= WHAT IS BEING ASKED =
Read the listing below and tally the lines that contain "blue"; the reply is that tally only.

= THE RECORDS =
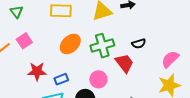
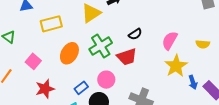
pink square: (24, 41) -> (33, 61), moved
red trapezoid: (124, 63) -> (127, 57), turned 125
blue rectangle: (61, 79) -> (81, 88), moved

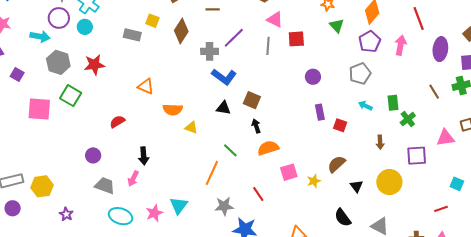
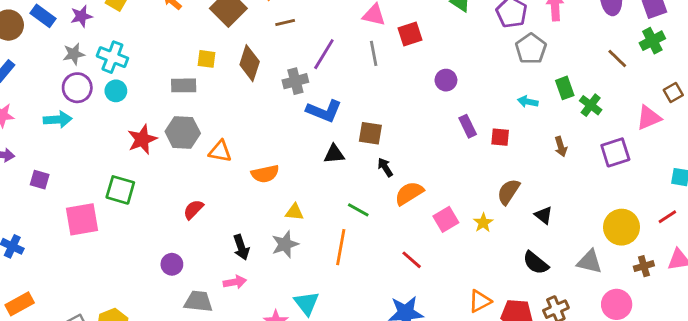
gray hexagon: (58, 62) -> (183, 132), moved
gray pentagon: (360, 74) -> (531, 49), moved
yellow triangle: (191, 128) -> (294, 212), moved
pink arrow: (133, 179) -> (235, 282), turned -112
yellow circle: (389, 182) -> (622, 227), moved
gray star: (224, 206) -> (285, 244), moved

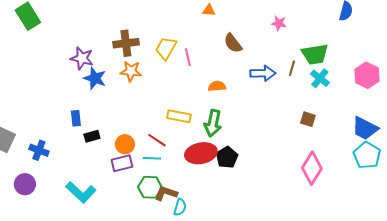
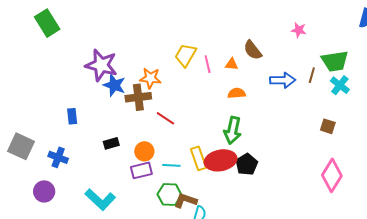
orange triangle: (209, 10) -> (232, 64), moved
brown cross: (126, 43) -> (138, 97), moved
purple star: (82, 58) -> (101, 65), size x1.4
yellow rectangle: (179, 116) -> (198, 158), moved, turned 60
blue rectangle: (76, 118) -> (72, 116), moved
red line: (157, 140) -> (165, 118), moved

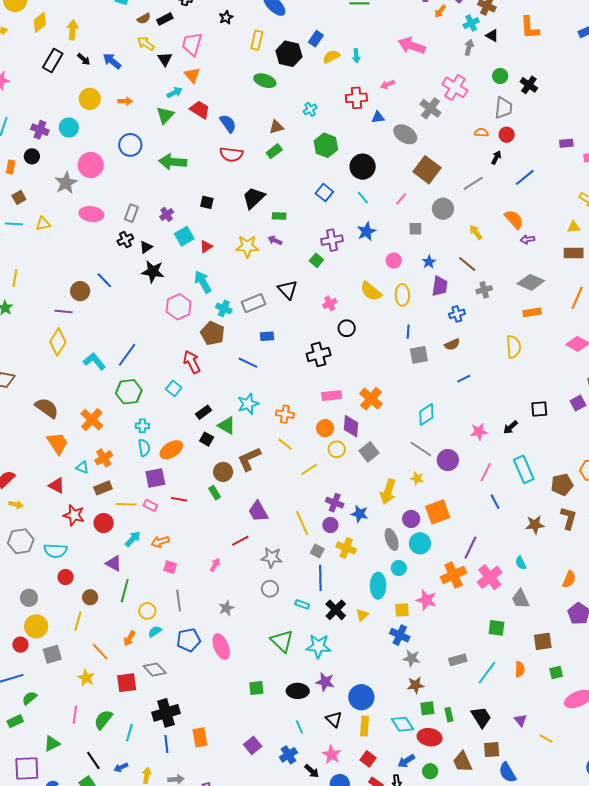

= RESULT =
2